━━ Records for this task ━━

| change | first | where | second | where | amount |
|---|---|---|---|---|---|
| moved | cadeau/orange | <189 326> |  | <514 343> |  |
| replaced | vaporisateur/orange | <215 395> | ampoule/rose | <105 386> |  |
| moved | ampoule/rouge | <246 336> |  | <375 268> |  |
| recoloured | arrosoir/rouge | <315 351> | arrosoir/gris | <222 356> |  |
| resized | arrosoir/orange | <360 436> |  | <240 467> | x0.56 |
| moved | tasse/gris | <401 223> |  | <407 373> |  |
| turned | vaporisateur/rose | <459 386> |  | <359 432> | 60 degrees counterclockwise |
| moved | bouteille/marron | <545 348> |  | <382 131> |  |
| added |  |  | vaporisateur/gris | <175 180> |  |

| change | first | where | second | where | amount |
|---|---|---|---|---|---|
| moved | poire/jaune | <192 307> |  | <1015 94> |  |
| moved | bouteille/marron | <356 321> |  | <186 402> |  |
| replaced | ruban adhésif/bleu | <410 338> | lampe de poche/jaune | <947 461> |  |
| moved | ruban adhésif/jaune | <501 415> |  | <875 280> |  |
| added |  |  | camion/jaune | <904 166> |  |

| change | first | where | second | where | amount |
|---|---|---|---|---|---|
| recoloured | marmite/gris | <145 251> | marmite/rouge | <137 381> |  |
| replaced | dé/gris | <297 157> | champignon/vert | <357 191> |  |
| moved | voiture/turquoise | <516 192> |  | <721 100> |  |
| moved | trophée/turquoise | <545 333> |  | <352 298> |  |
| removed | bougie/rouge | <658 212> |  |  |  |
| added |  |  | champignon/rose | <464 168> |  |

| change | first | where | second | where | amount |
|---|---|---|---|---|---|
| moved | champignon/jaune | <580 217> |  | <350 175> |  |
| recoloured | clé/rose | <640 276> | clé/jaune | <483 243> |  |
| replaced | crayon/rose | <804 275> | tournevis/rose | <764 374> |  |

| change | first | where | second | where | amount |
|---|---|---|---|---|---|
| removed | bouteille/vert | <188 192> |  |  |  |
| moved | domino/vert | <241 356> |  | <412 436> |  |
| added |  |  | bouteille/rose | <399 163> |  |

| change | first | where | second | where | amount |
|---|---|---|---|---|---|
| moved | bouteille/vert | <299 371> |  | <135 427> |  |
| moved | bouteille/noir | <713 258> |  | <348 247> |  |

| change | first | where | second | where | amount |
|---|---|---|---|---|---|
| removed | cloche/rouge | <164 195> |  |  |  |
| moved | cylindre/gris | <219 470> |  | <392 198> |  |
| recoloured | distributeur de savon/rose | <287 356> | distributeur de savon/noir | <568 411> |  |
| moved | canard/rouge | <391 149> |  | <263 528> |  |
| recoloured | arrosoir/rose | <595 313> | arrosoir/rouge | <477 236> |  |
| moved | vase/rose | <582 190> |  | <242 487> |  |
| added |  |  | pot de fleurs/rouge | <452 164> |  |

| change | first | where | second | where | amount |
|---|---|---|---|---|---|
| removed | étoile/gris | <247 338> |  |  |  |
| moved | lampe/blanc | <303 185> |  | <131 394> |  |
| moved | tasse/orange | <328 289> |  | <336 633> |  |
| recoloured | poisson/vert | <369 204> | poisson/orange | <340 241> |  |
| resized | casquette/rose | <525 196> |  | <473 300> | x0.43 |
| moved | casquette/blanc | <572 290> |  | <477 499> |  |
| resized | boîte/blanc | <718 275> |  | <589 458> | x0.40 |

━━━

Every line of the data must be reproduced exactly.

| change | first | where | second | where | amount |
|---|---|---|---|---|---|
| moved | cadeau/orange | <189 326> |  | <514 343> |  |
| replaced | vaporisateur/orange | <215 395> | ampoule/rose | <105 386> |  |
| moved | ampoule/rouge | <246 336> |  | <375 268> |  |
| recoloured | arrosoir/rouge | <315 351> | arrosoir/gris | <222 356> |  |
| resized | arrosoir/orange | <360 436> |  | <240 467> | x0.56 |
| moved | tasse/gris | <401 223> |  | <407 373> |  |
| turned | vaporisateur/rose | <459 386> |  | <359 432> | 60 degrees counterclockwise |
| moved | bouteille/marron | <545 348> |  | <382 131> |  |
| added |  |  | vaporisateur/gris | <175 180> |  |

| change | first | where | second | where | amount |
|---|---|---|---|---|---|
| moved | poire/jaune | <192 307> |  | <1015 94> |  |
| moved | bouteille/marron | <356 321> |  | <186 402> |  |
| replaced | ruban adhésif/bleu | <410 338> | lampe de poche/jaune | <947 461> |  |
| moved | ruban adhésif/jaune | <501 415> |  | <875 280> |  |
| added |  |  | camion/jaune | <904 166> |  |

| change | first | where | second | where | amount |
|---|---|---|---|---|---|
| recoloured | marmite/gris | <145 251> | marmite/rouge | <137 381> |  |
| replaced | dé/gris | <297 157> | champignon/vert | <357 191> |  |
| moved | voiture/turquoise | <516 192> |  | <721 100> |  |
| moved | trophée/turquoise | <545 333> |  | <352 298> |  |
| removed | bougie/rouge | <658 212> |  |  |  |
| added |  |  | champignon/rose | <464 168> |  |

| change | first | where | second | where | amount |
|---|---|---|---|---|---|
| moved | champignon/jaune | <580 217> |  | <350 175> |  |
| recoloured | clé/rose | <640 276> | clé/jaune | <483 243> |  |
| replaced | crayon/rose | <804 275> | tournevis/rose | <764 374> |  |

| change | first | where | second | where | amount |
|---|---|---|---|---|---|
| removed | bouteille/vert | <188 192> |  |  |  |
| moved | domino/vert | <241 356> |  | <412 436> |  |
| added |  |  | bouteille/rose | <399 163> |  |

| change | first | where | second | where | amount |
|---|---|---|---|---|---|
| moved | bouteille/vert | <299 371> |  | <135 427> |  |
| moved | bouteille/noir | <713 258> |  | <348 247> |  |

| change | first | where | second | where | amount |
|---|---|---|---|---|---|
| removed | cloche/rouge | <164 195> |  |  |  |
| moved | cylindre/gris | <219 470> |  | <392 198> |  |
| recoloured | distributeur de savon/rose | <287 356> | distributeur de savon/noir | <568 411> |  |
| moved | canard/rouge | <391 149> |  | <263 528> |  |
| recoloured | arrosoir/rose | <595 313> | arrosoir/rouge | <477 236> |  |
| moved | vase/rose | <582 190> |  | <242 487> |  |
| added |  |  | pot de fleurs/rouge | <452 164> |  |

| change | first | where | second | where | amount |
|---|---|---|---|---|---|
| removed | étoile/gris | <247 338> |  |  |  |
| moved | lampe/blanc | <303 185> |  | <131 394> |  |
| moved | tasse/orange | <328 289> |  | <336 633> |  |
| recoloured | poisson/vert | <369 204> | poisson/orange | <340 241> |  |
| resized | casquette/rose | <525 196> |  | <473 300> | x0.43 |
| moved | casquette/blanc | <572 290> |  | <477 499> |  |
| resized | boîte/blanc | <718 275> |  | <589 458> | x0.40 |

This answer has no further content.